→ EXERCISE DESCRIPTION
In the entries that follow, find the word "brick" and report each line it is on.

→ RECORDS FOR THIS TASK
'''
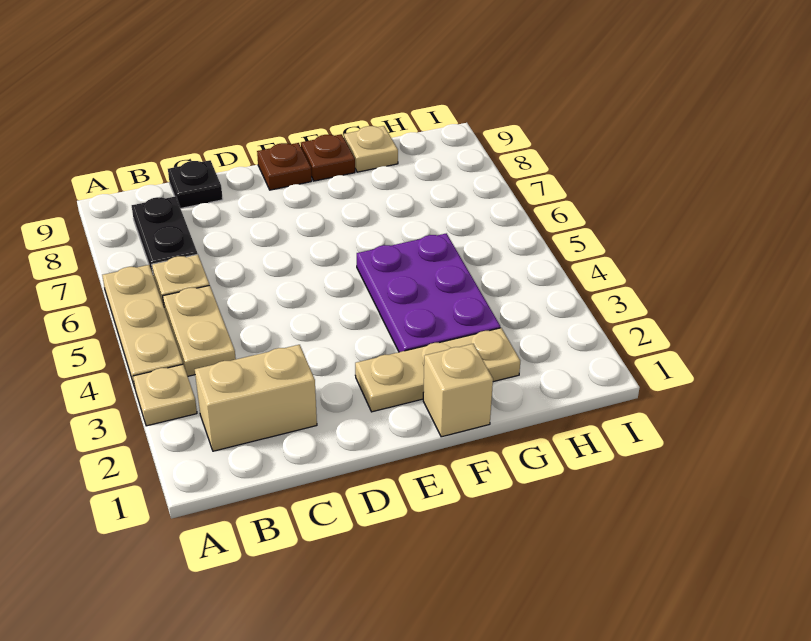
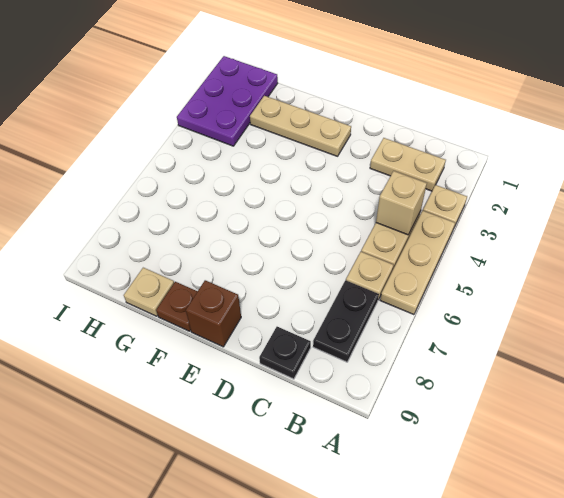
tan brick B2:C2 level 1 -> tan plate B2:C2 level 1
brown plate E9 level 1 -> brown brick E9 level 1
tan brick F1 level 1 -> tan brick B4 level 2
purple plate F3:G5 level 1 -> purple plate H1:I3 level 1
'''
'''
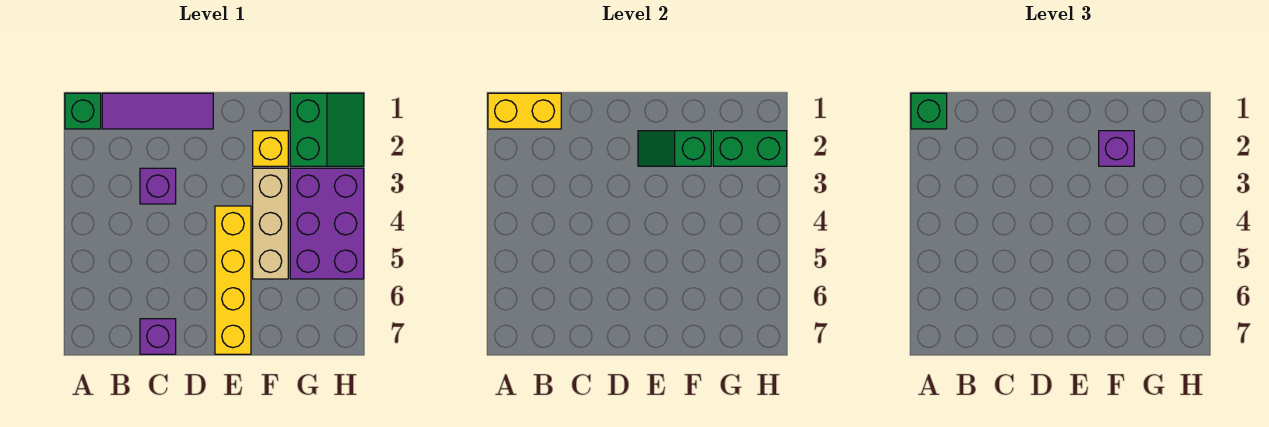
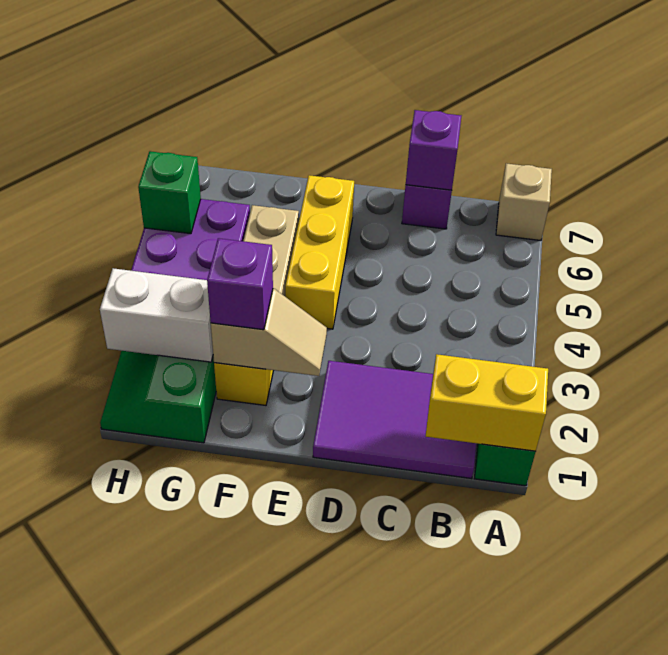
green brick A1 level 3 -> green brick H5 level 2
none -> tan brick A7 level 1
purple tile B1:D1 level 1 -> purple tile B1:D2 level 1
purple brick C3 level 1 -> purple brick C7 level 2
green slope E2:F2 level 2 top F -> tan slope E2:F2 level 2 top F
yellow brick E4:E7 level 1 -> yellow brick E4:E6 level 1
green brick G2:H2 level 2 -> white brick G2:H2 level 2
'''
'''
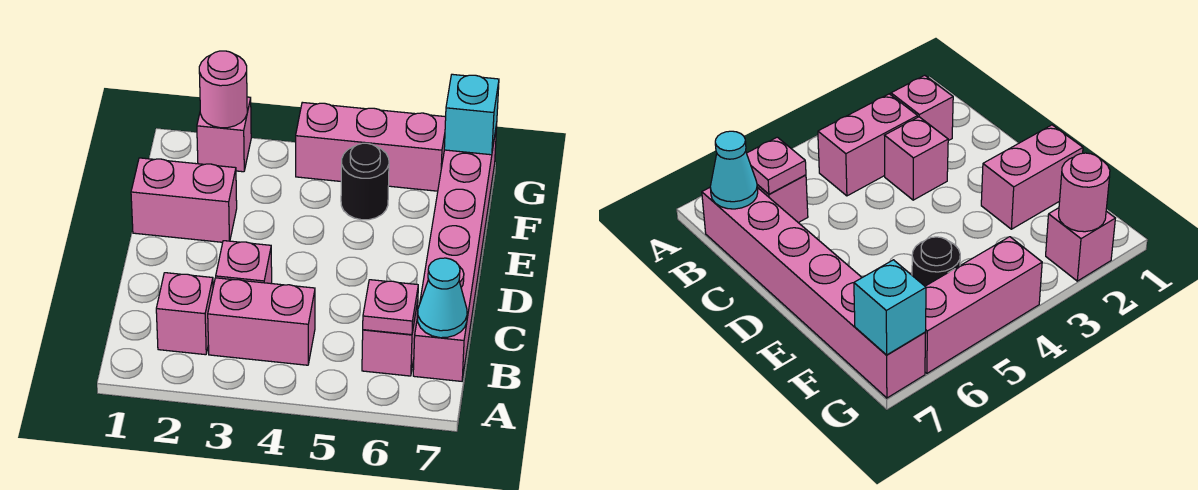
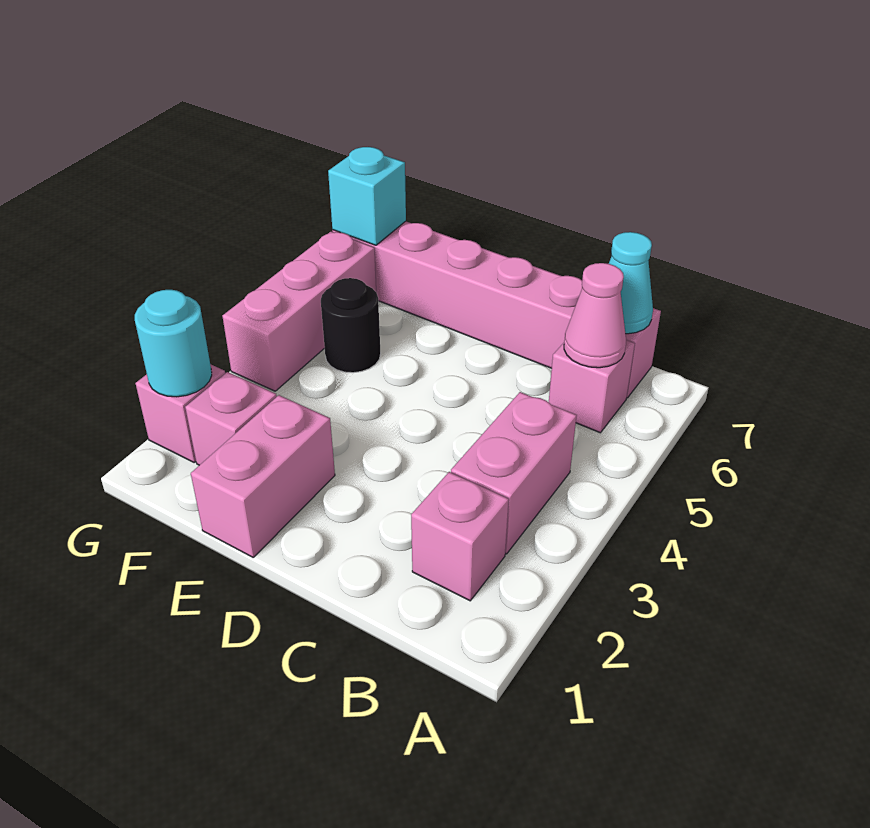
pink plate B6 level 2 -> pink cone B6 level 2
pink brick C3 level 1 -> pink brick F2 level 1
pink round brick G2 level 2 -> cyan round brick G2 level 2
'''
→ SOLUTION
tan brick B2:C2 level 1 -> tan plate B2:C2 level 1
brown plate E9 level 1 -> brown brick E9 level 1
tan brick F1 level 1 -> tan brick B4 level 2
green brick A1 level 3 -> green brick H5 level 2
none -> tan brick A7 level 1
purple brick C3 level 1 -> purple brick C7 level 2
yellow brick E4:E7 level 1 -> yellow brick E4:E6 level 1
green brick G2:H2 level 2 -> white brick G2:H2 level 2
pink brick C3 level 1 -> pink brick F2 level 1
pink round brick G2 level 2 -> cyan round brick G2 level 2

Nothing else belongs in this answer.